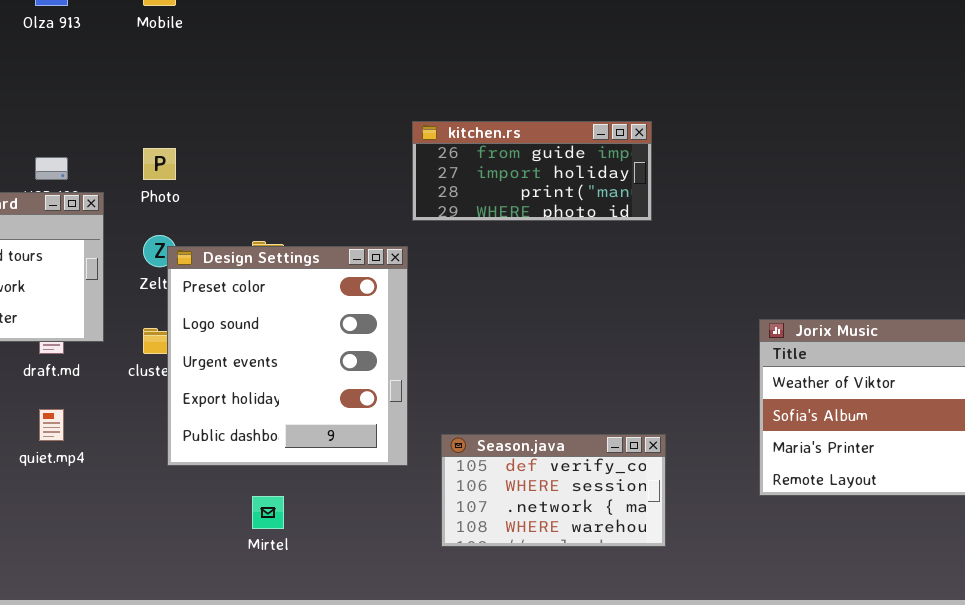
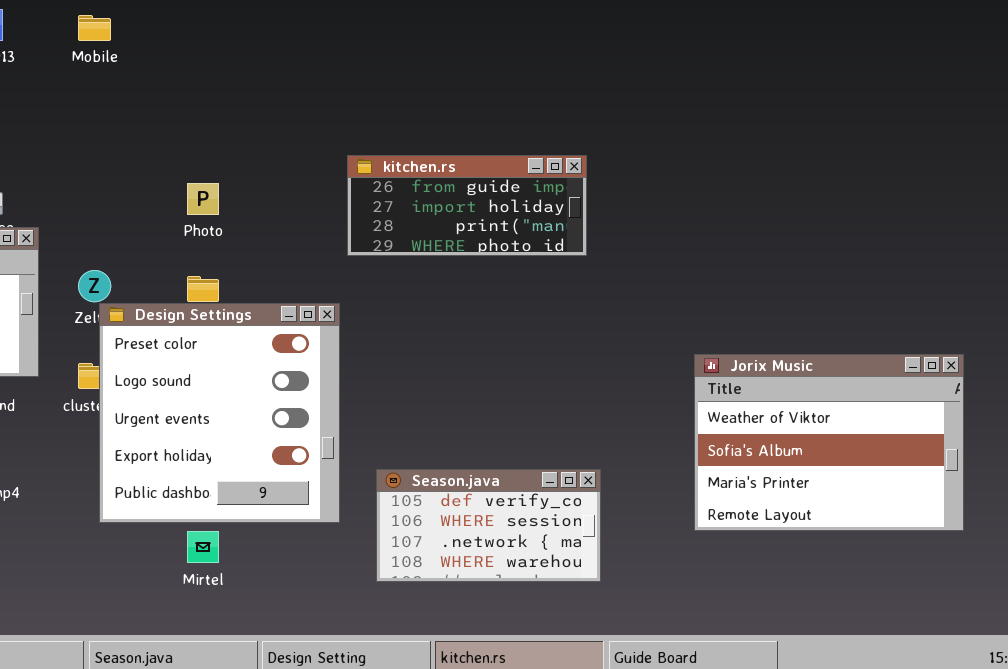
Photo: [143,148,176,180] -> [187,183,219,215], moved
Design Settings: [167,246,408,466] -> [99,303,340,523], moved

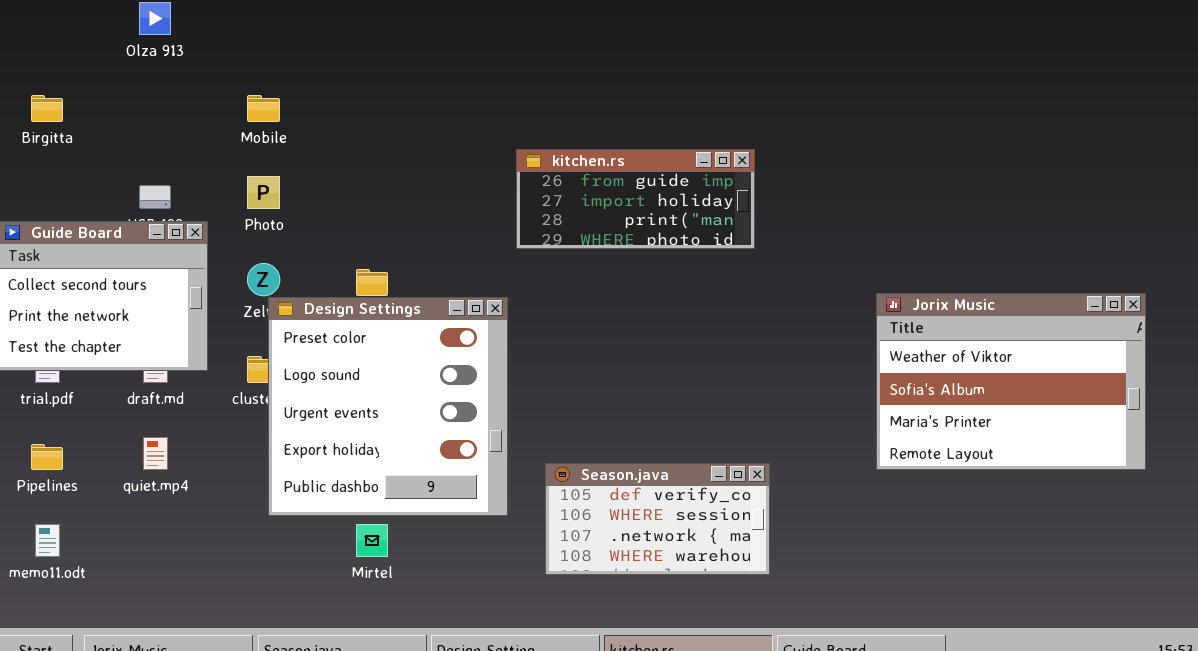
Mobile: [78,15,111,41] -> [247,95,280,122], moved
Photo: [187,183,219,215] -> [247,176,280,209], moved
Jorix Music: [694,354,964,531] -> [876,293,1146,470], moved

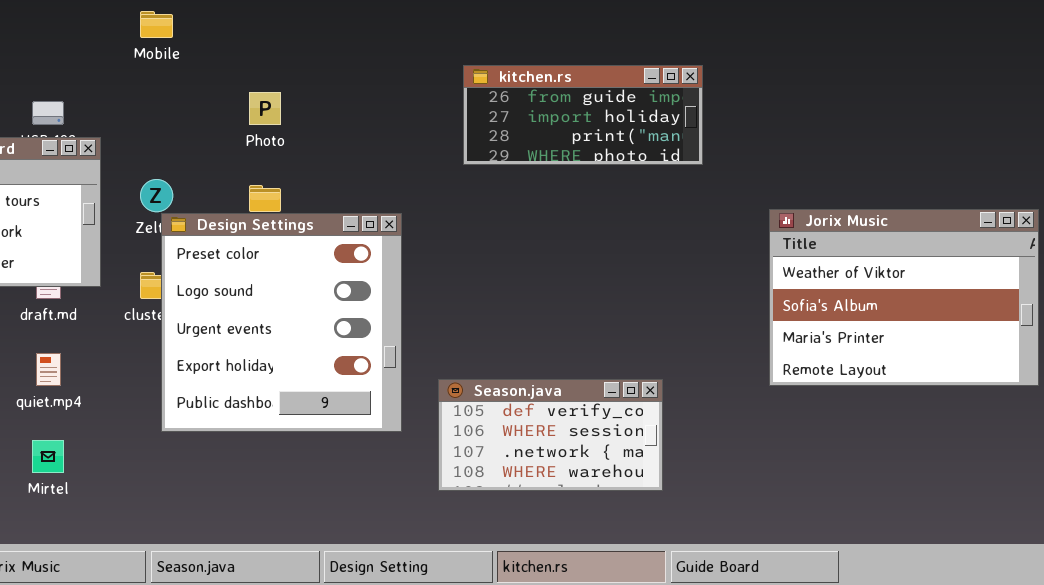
kitchen.rs: [516,149,755,249] -> [463,65,703,165], moved
Photo: [247,176,280,209] -> [249,92,281,125], moved
Mirtel: [356,524,388,557] -> [32,440,64,473], moved

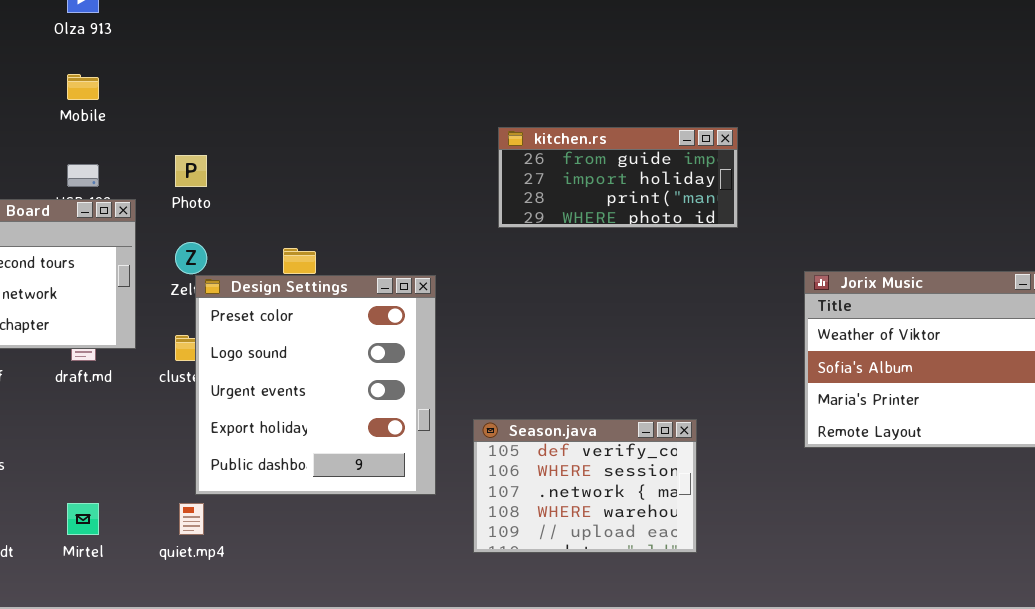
Mobile: [140,11,173,38] -> [67,74,99,100], moved
Photo: [249,92,281,125] -> [175,155,207,187], moved
quiet.mp4: [36,353,61,386] -> [179,503,204,535], moved
Season.java: [438,379,663,491] -> [473,419,697,553], resized

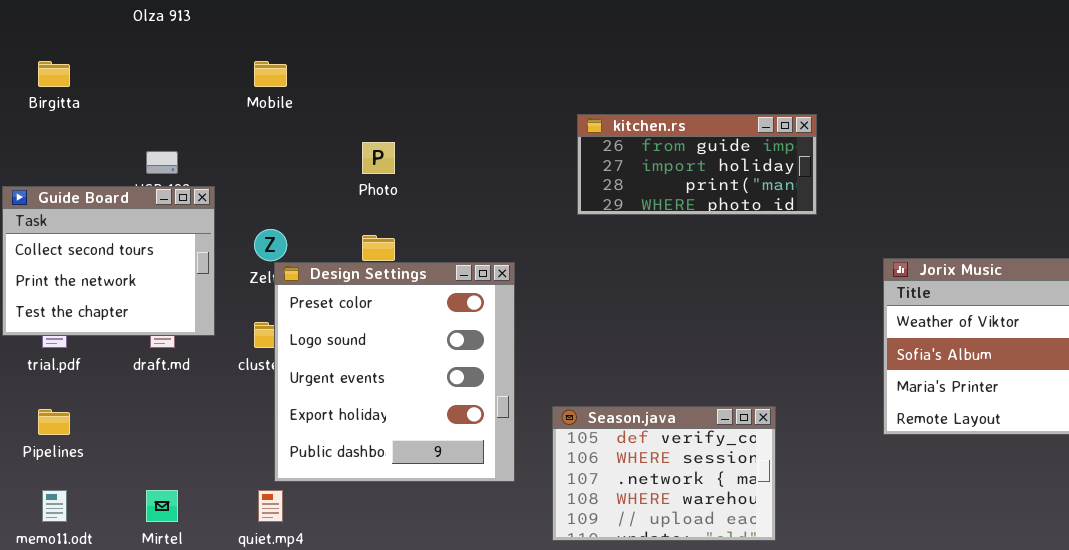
Mobile: [67,74,99,100] -> [254,61,287,87], moved
Photo: [175,155,207,187] -> [362,142,395,174], moved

_ _ _ _ _

**Problem description:**
For this exercise, print all of the entries exactly as they appear, but without pictures.

**Written response:**
Photo: [143,148,176,180] -> [187,183,219,215], moved
Design Settings: [167,246,408,466] -> [99,303,340,523], moved

Mobile: [78,15,111,41] -> [247,95,280,122], moved
Photo: [187,183,219,215] -> [247,176,280,209], moved
Jorix Music: [694,354,964,531] -> [876,293,1146,470], moved

kitchen.rs: [516,149,755,249] -> [463,65,703,165], moved
Photo: [247,176,280,209] -> [249,92,281,125], moved
Mirtel: [356,524,388,557] -> [32,440,64,473], moved

Mobile: [140,11,173,38] -> [67,74,99,100], moved
Photo: [249,92,281,125] -> [175,155,207,187], moved
quiet.mp4: [36,353,61,386] -> [179,503,204,535], moved
Season.java: [438,379,663,491] -> [473,419,697,553], resized

Mobile: [67,74,99,100] -> [254,61,287,87], moved
Photo: [175,155,207,187] -> [362,142,395,174], moved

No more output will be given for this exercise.